Using the listing that follows, return every line with the word "VREF".

--- SOURCE DATA Enclosed Below ---

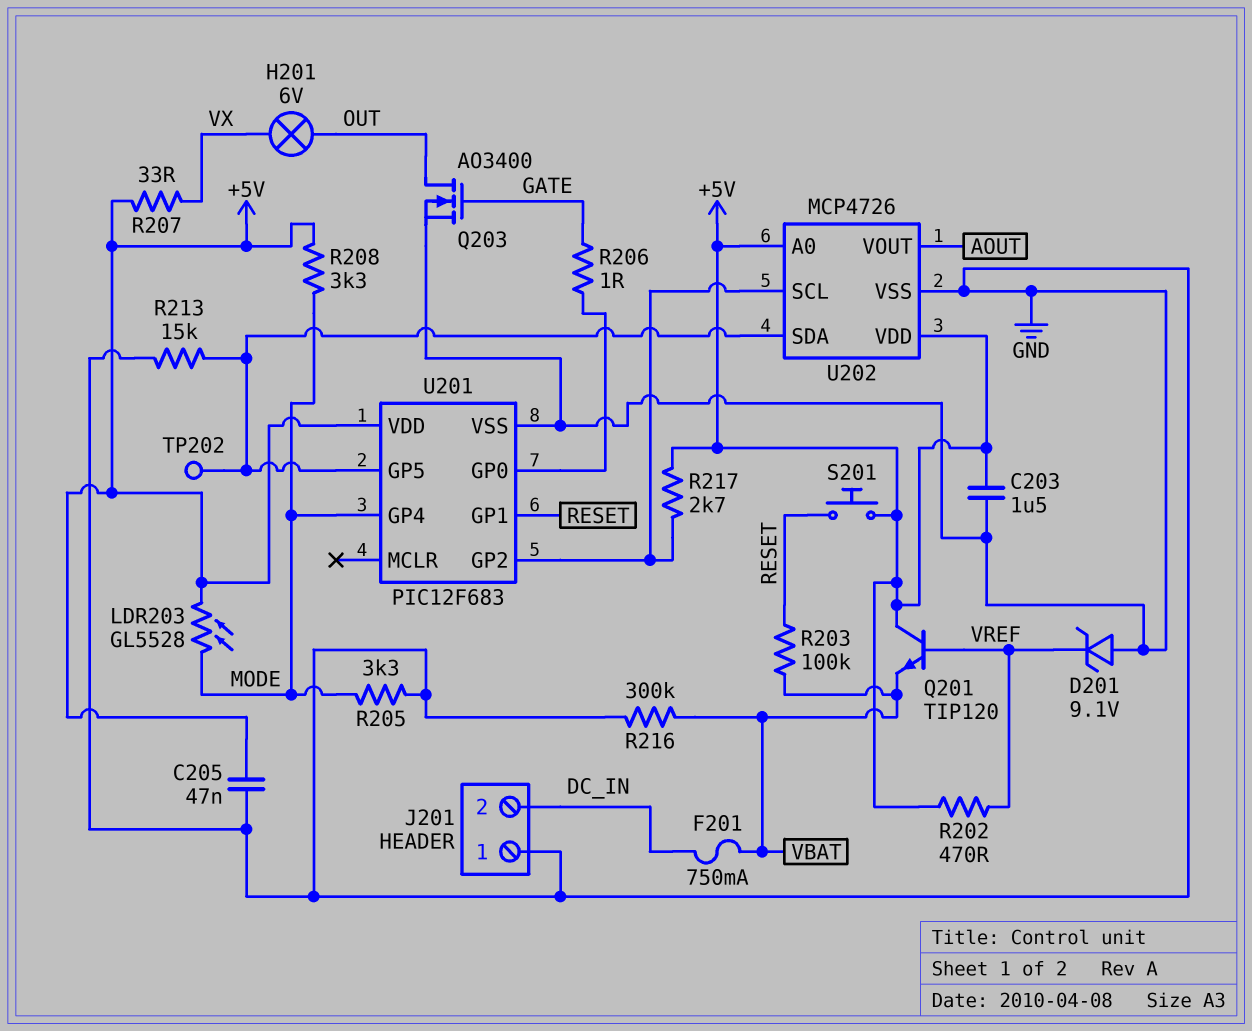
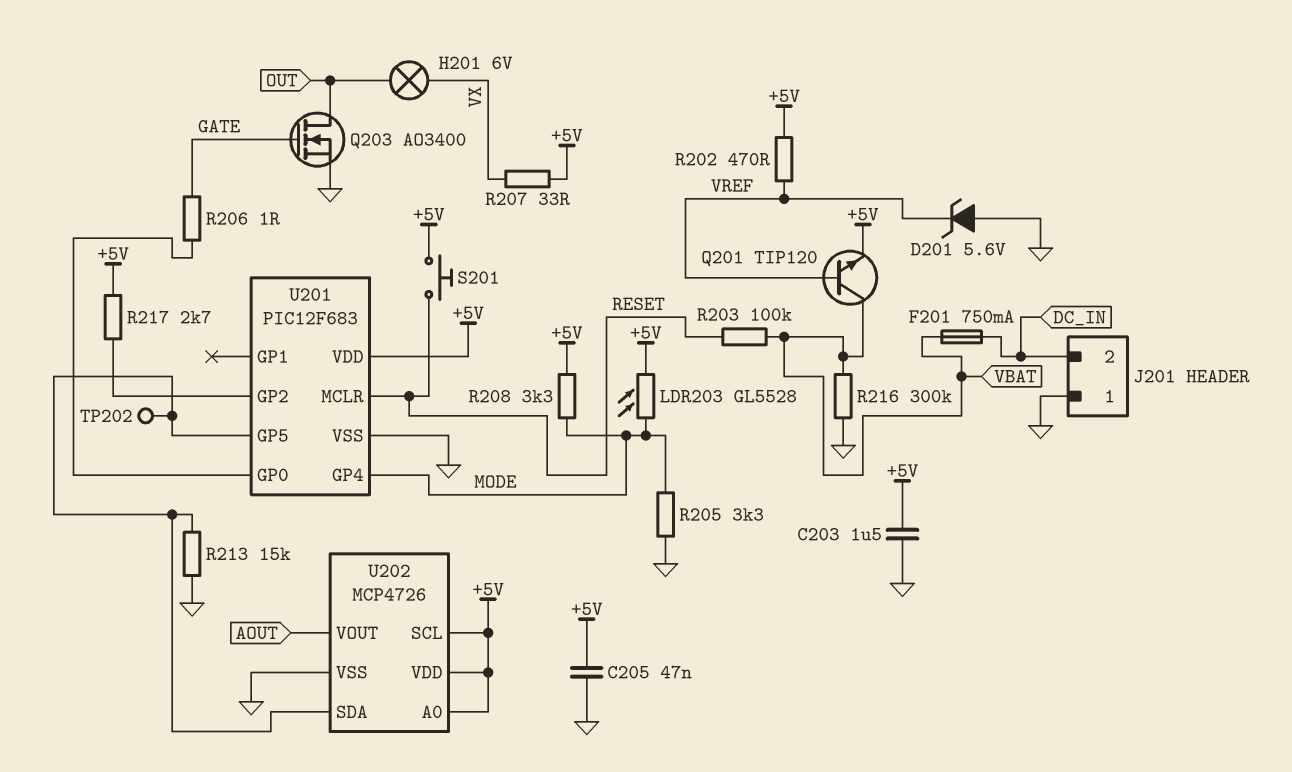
D201: zener 9.1V (A GND, K VREF) -> zener 5.6V (A GND, K VREF)
Q201: NPN TIP120 (B VREF, C +5V, E VBAT) -> NPN TIP120 (B VREF, C VBAT, E +5V)
U201 pin GP1: RESET -> none
U201 pin MCLR: none -> RESET
U202 pin SCL: U201/GP2 -> +5V

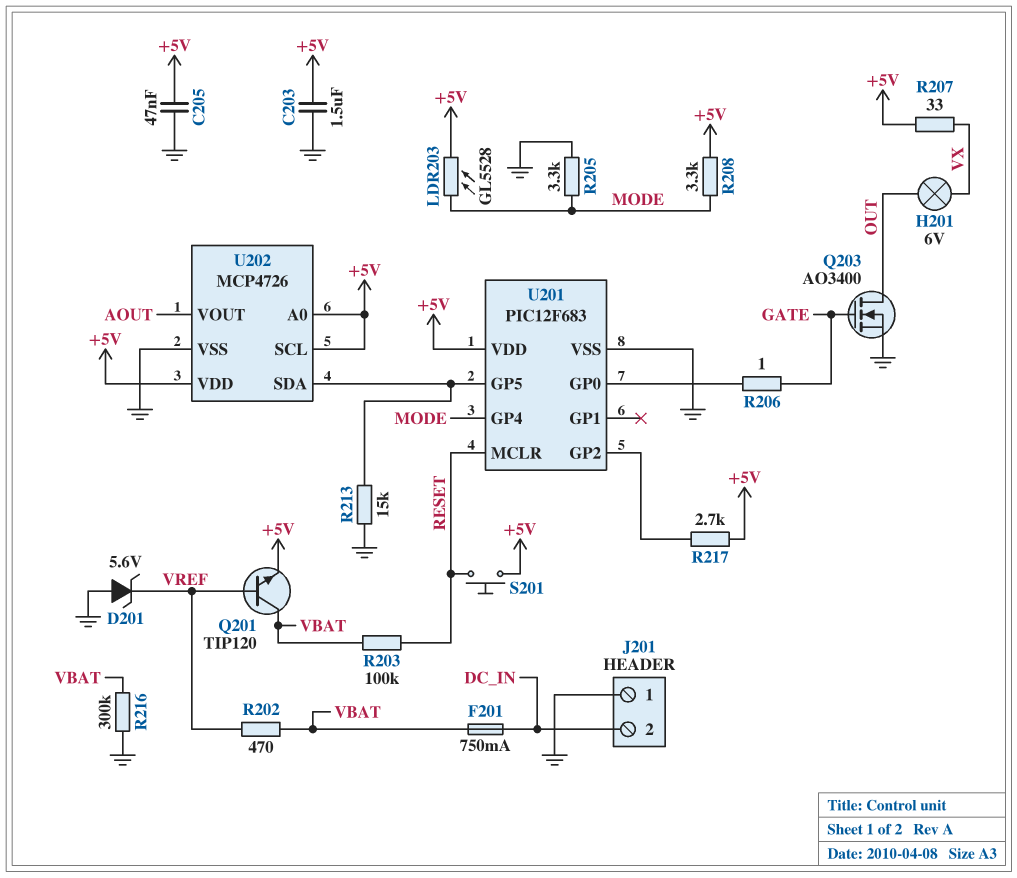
R202: 470 (+5V, VREF) -> 470 (VBAT, VREF)
TP202: test point (U201/GP5) -> none

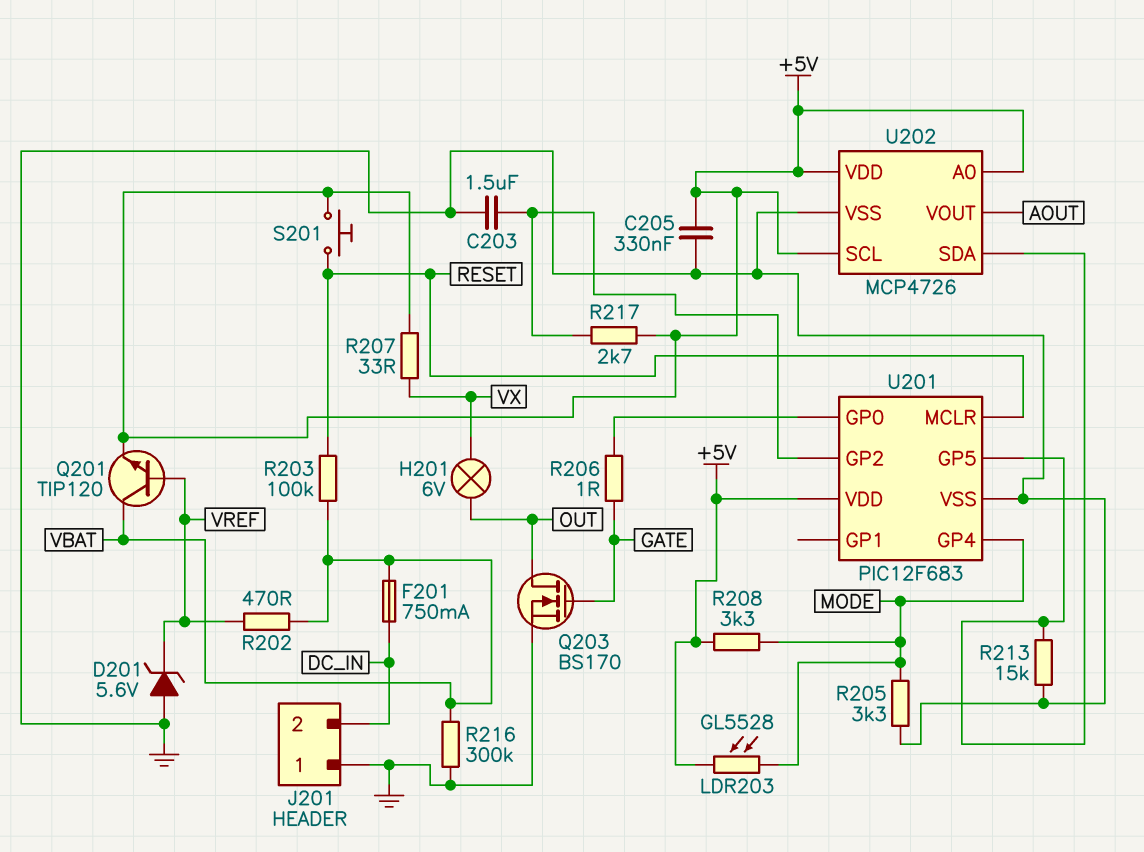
C203: 1.5uF (+5V, GND) -> 1.5uF (GND, U201/GP2)
C205: 47nF (+5V, GND) -> 330nF (+5V, GND)
Q203: NMOS AO3400 (G GATE, D OUT, S GND) -> NMOS BS170 (G GATE, D OUT, S GND)

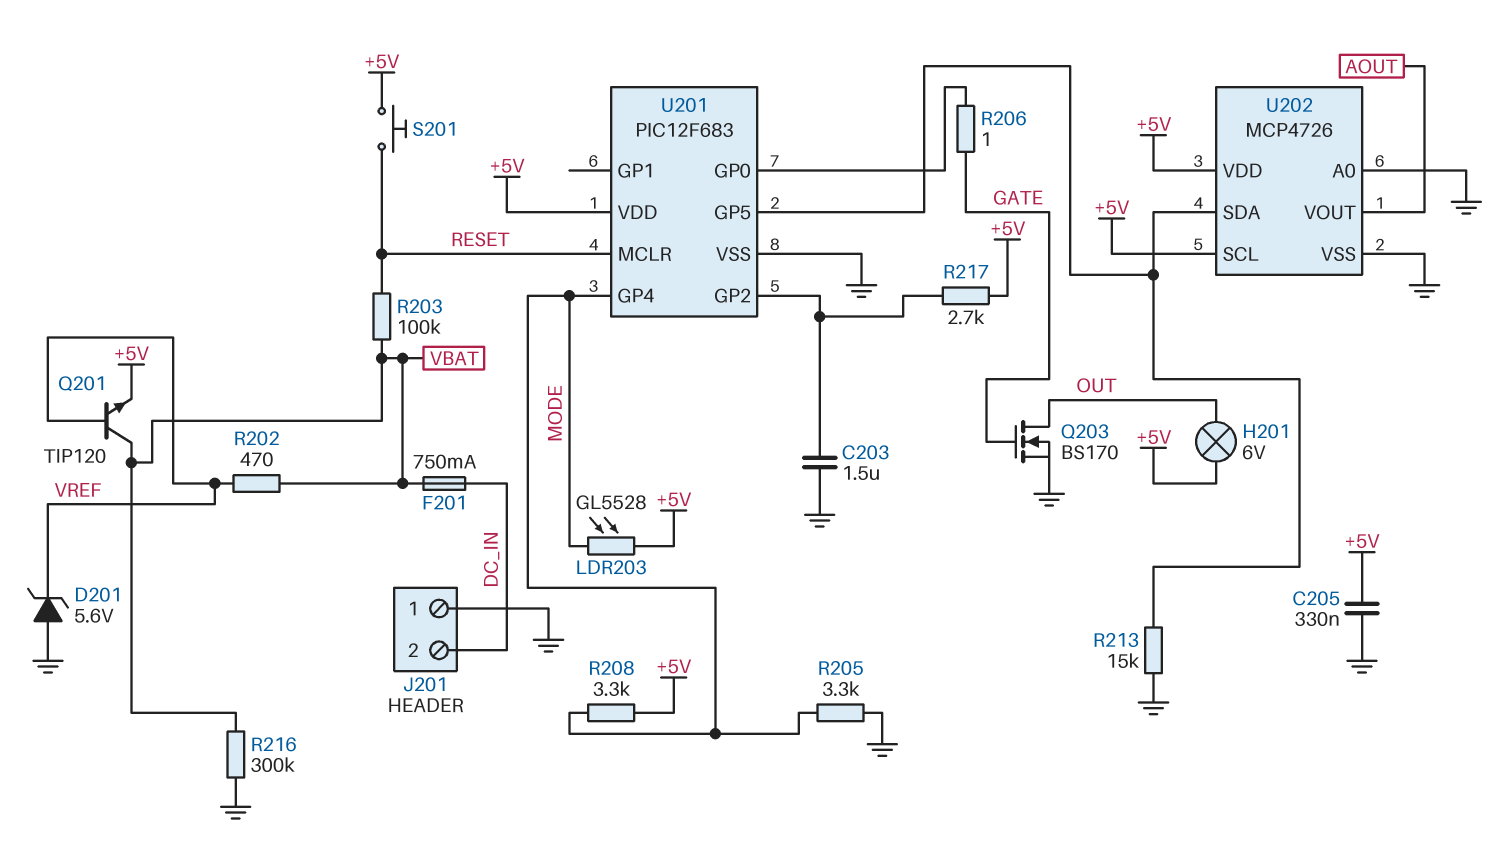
H201: lamp 6V (OUT, VX) -> lamp 6V (+5V, OUT)
R207: 33 (+5V, VX) -> none
U202 pin A0: +5V -> GND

--- End of Enclosed SOURCE DATA ---

*RESPONSE FOR THIS EXERCISE*:
D201: zener 9.1V (A GND, K VREF) -> zener 5.6V (A GND, K VREF)
Q201: NPN TIP120 (B VREF, C +5V, E VBAT) -> NPN TIP120 (B VREF, C VBAT, E +5V)
R202: 470 (+5V, VREF) -> 470 (VBAT, VREF)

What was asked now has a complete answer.